EXERCISE GOAL:
Look through the lines below, find those with the word "green", and copy them.

SUPPLIED DATA:

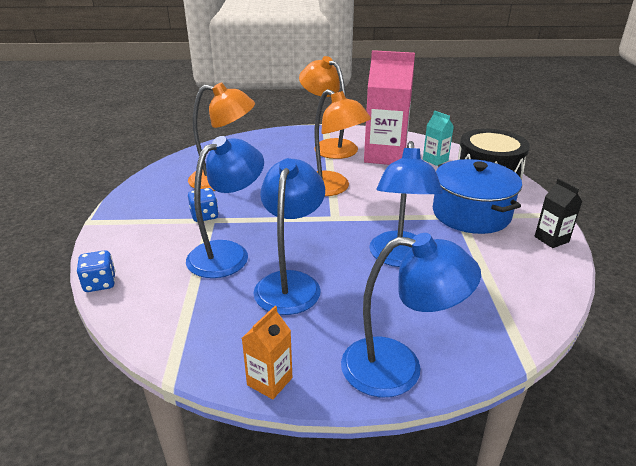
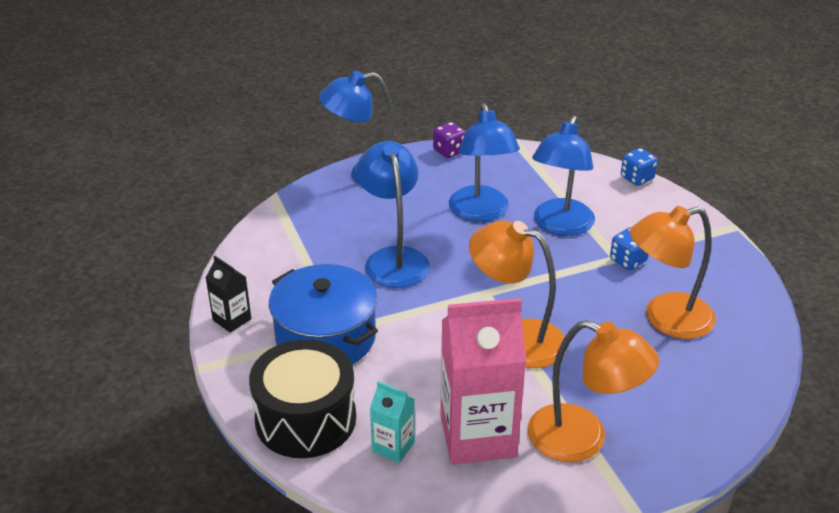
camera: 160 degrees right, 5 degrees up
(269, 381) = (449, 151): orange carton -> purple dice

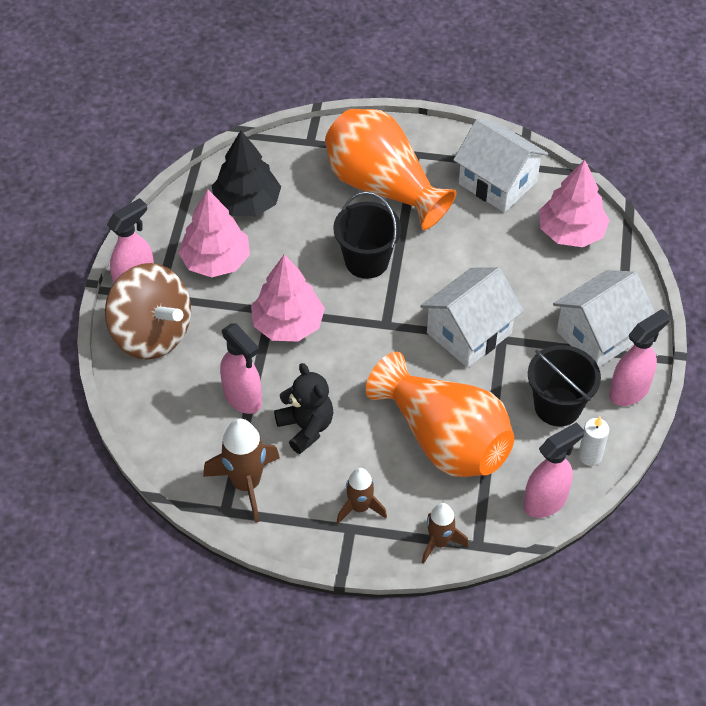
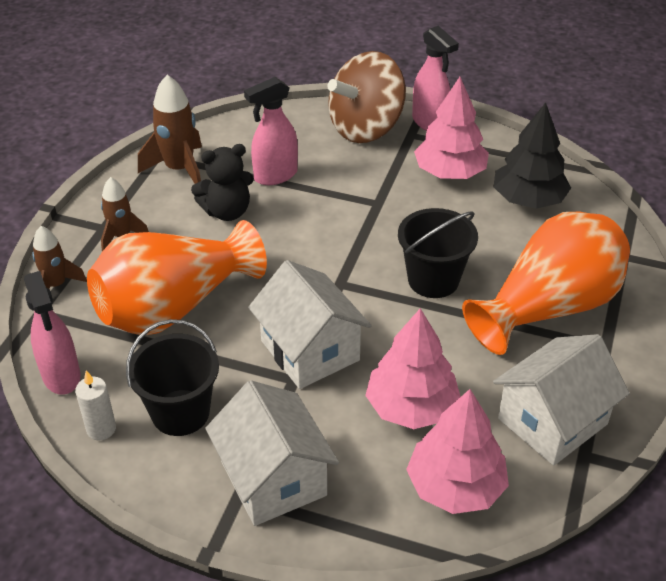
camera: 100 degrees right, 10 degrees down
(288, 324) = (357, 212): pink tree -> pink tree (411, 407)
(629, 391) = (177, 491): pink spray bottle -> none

...

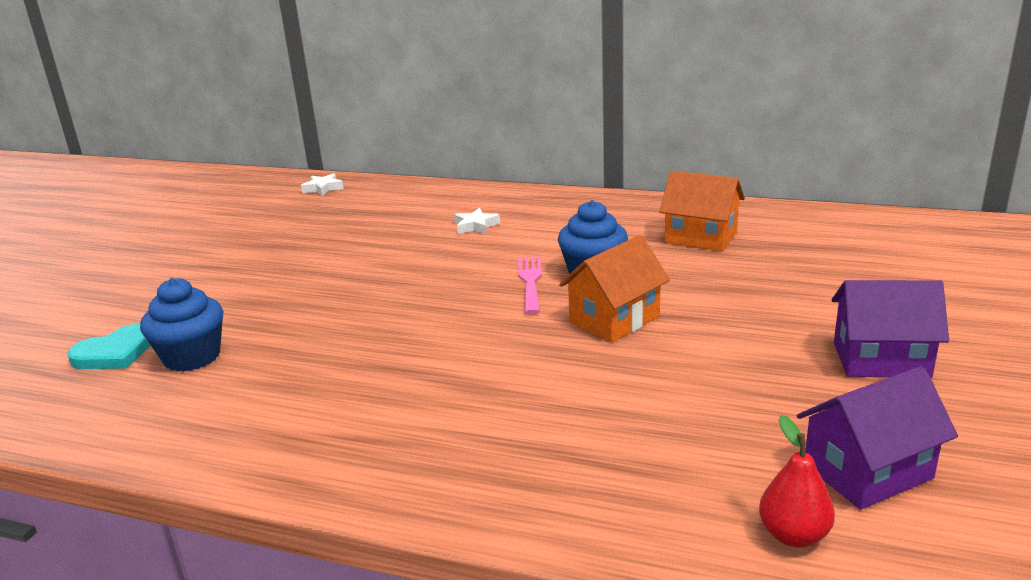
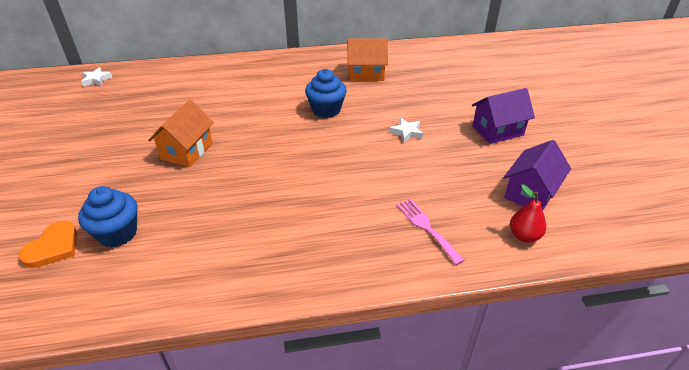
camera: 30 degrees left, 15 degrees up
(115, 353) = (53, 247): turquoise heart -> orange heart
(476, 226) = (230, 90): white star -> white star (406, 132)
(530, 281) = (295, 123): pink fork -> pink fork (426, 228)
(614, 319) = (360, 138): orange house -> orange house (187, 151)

...

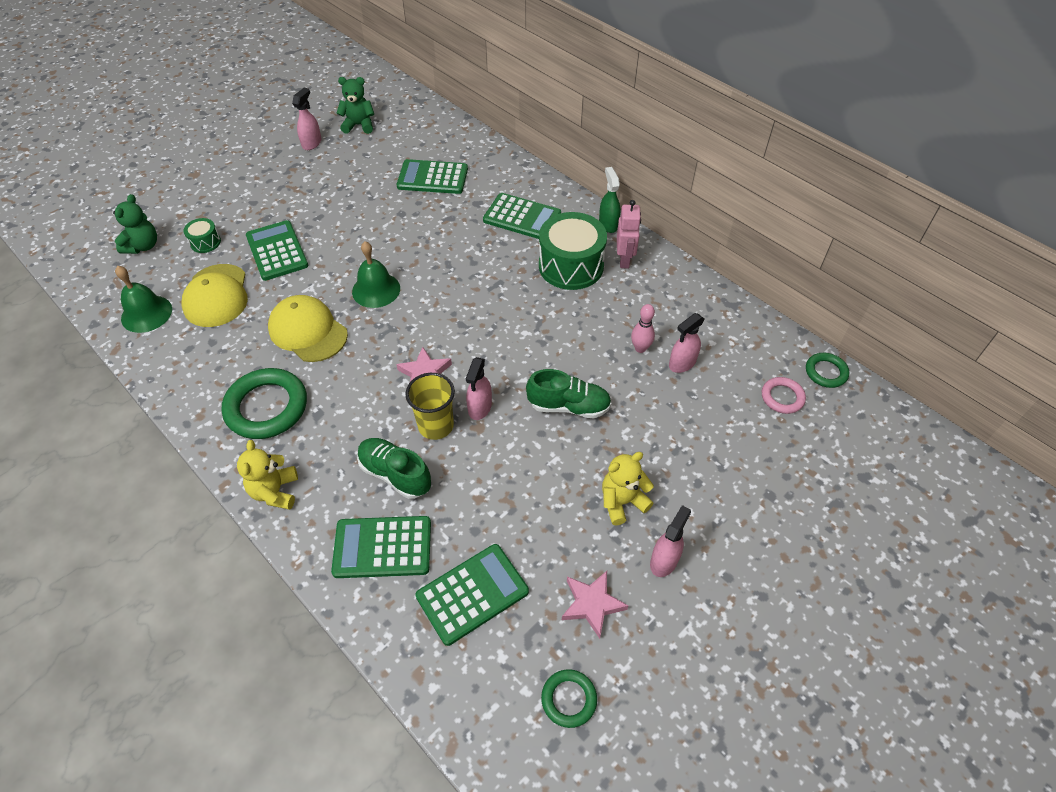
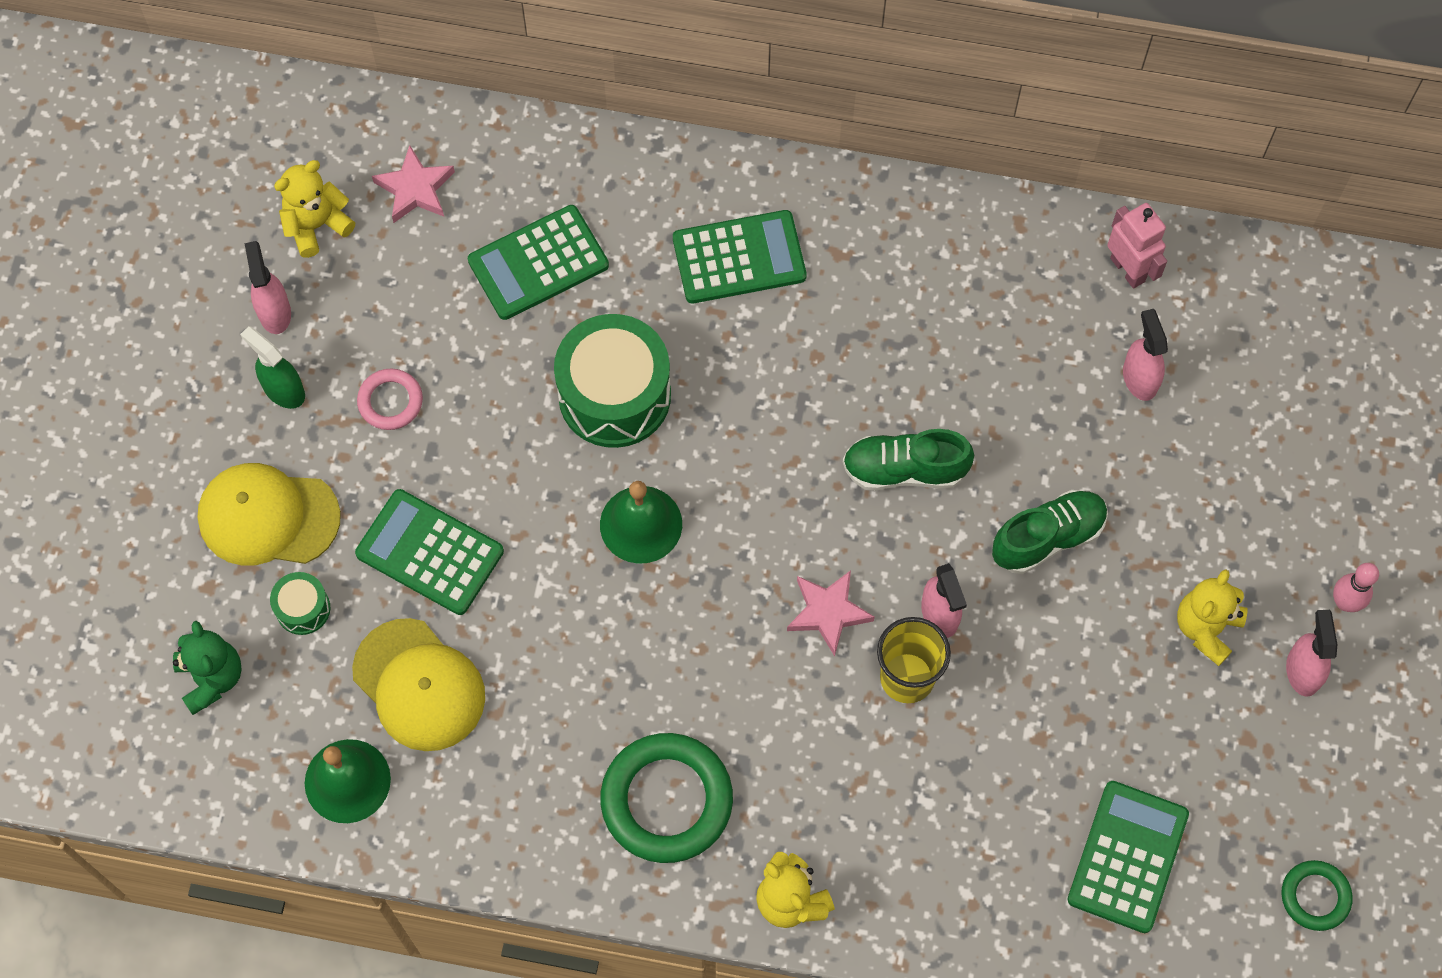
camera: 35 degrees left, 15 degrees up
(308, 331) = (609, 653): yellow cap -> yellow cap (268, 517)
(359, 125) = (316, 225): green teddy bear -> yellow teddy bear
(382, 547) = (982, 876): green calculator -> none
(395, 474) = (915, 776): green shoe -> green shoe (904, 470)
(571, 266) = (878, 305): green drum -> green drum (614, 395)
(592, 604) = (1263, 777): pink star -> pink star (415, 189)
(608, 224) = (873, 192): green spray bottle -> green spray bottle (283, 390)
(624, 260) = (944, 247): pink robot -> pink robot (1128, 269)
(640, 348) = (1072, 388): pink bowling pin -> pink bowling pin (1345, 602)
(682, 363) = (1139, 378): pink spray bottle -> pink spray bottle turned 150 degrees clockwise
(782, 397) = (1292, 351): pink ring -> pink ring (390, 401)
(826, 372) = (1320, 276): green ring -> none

ANSWER FOR THE TASK:
(359, 125) = (316, 225): green teddy bear -> yellow teddy bear
(382, 547) = (982, 876): green calculator -> none
(395, 474) = (915, 776): green shoe -> green shoe (904, 470)
(571, 266) = (878, 305): green drum -> green drum (614, 395)
(608, 224) = (873, 192): green spray bottle -> green spray bottle (283, 390)
(826, 372) = (1320, 276): green ring -> none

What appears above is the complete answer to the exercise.